• _Task instructions_: Run through the records and, wherever a line holds the word "black", return that line.

[Object correspondence data]

<<<<

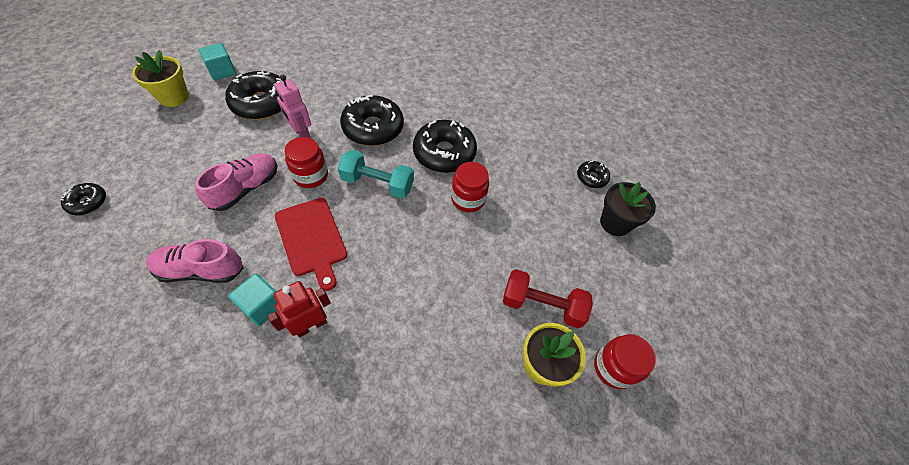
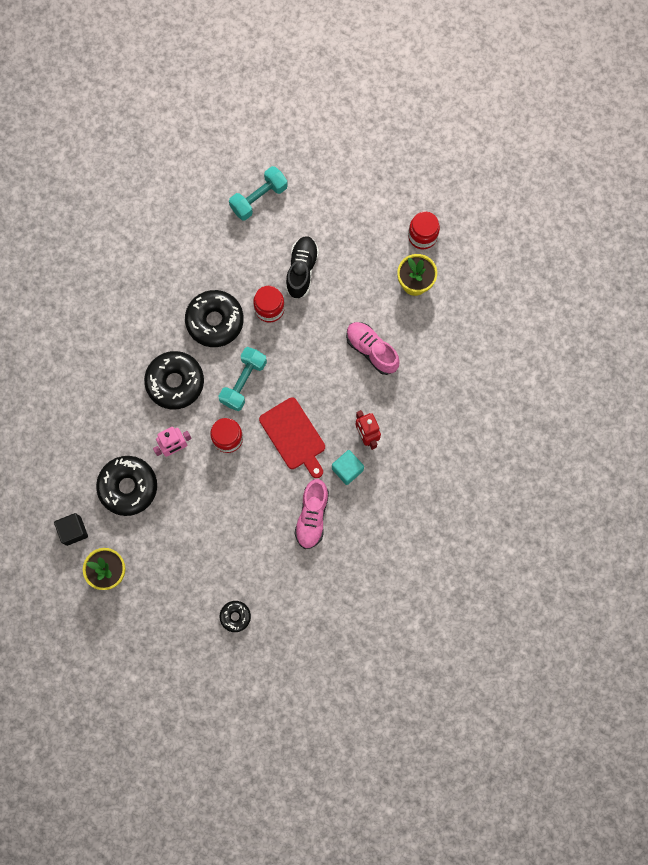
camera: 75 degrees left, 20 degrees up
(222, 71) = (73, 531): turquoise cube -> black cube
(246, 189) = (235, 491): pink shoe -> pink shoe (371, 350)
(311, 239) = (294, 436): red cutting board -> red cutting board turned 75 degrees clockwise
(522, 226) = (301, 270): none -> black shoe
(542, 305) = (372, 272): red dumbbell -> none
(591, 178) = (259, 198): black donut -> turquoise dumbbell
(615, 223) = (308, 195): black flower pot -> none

>>>>

• _Result_:
(222, 71) = (73, 531): turquoise cube -> black cube
(522, 226) = (301, 270): none -> black shoe
(591, 178) = (259, 198): black donut -> turquoise dumbbell
(615, 223) = (308, 195): black flower pot -> none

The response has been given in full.